▸ **Work task**
Below is a block of records: output all of them exactly and leave out the pictures.

'''

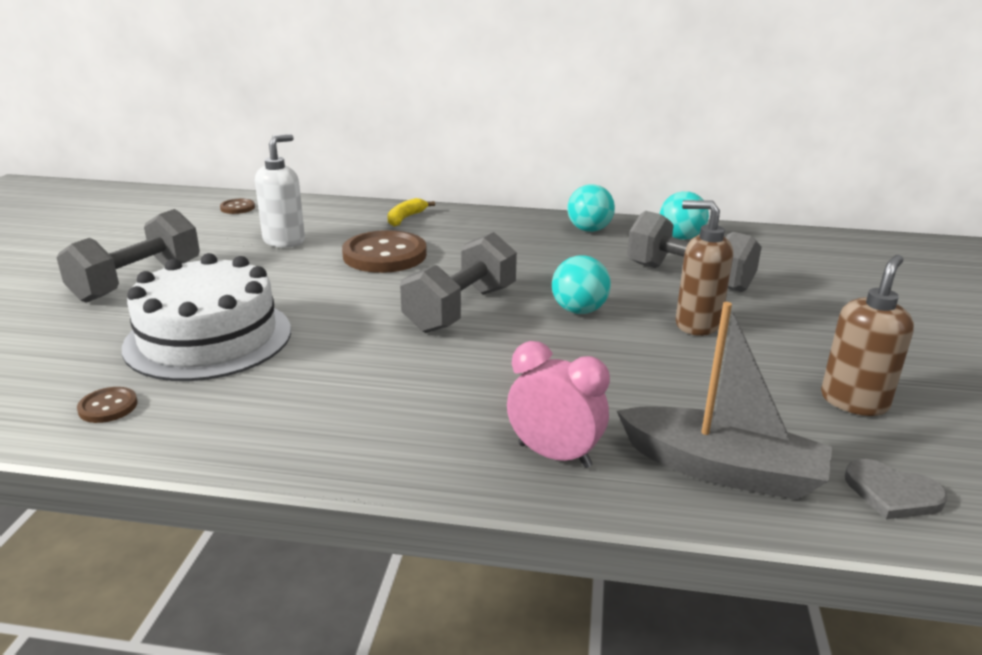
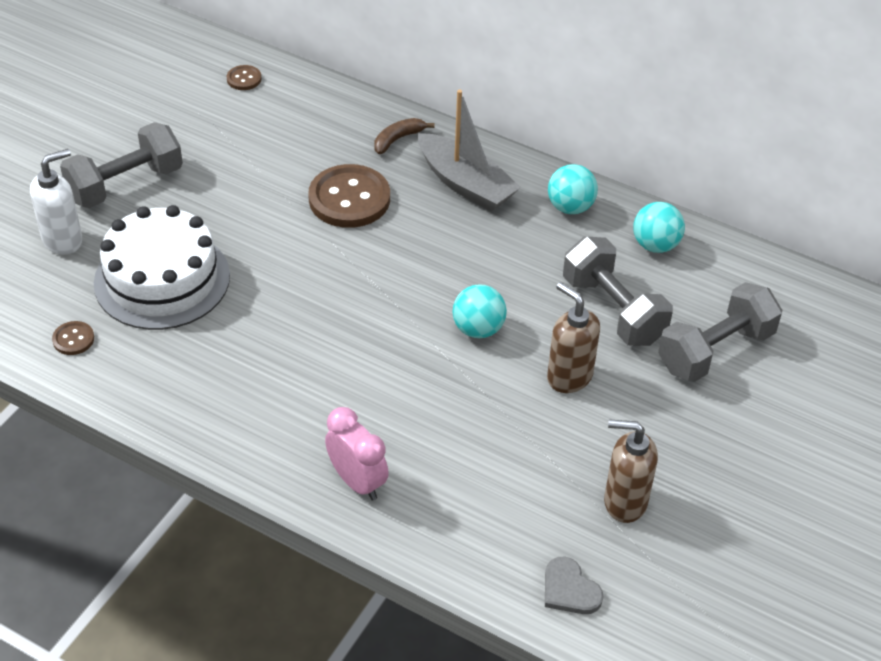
camera: 20 degrees right, 20 degrees up
(284, 241) = (268, 151): white soap dispenser -> white soap dispenser (63, 240)
(405, 218) = (398, 139): yellow banana -> brown banana
(461, 309) = (377, 298): grey dumbbell -> grey dumbbell (715, 350)
(722, 469) = (466, 531): grey boat -> grey boat (465, 184)
(854, 401) = (624, 502): brown soap dispenser -> brown soap dispenser turned 135 degrees counterclockwise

'''

▸ **Exercise output**
camera: 20 degrees right, 20 degrees up
(284, 241) = (268, 151): white soap dispenser -> white soap dispenser (63, 240)
(405, 218) = (398, 139): yellow banana -> brown banana
(461, 309) = (377, 298): grey dumbbell -> grey dumbbell (715, 350)
(722, 469) = (466, 531): grey boat -> grey boat (465, 184)
(854, 401) = (624, 502): brown soap dispenser -> brown soap dispenser turned 135 degrees counterclockwise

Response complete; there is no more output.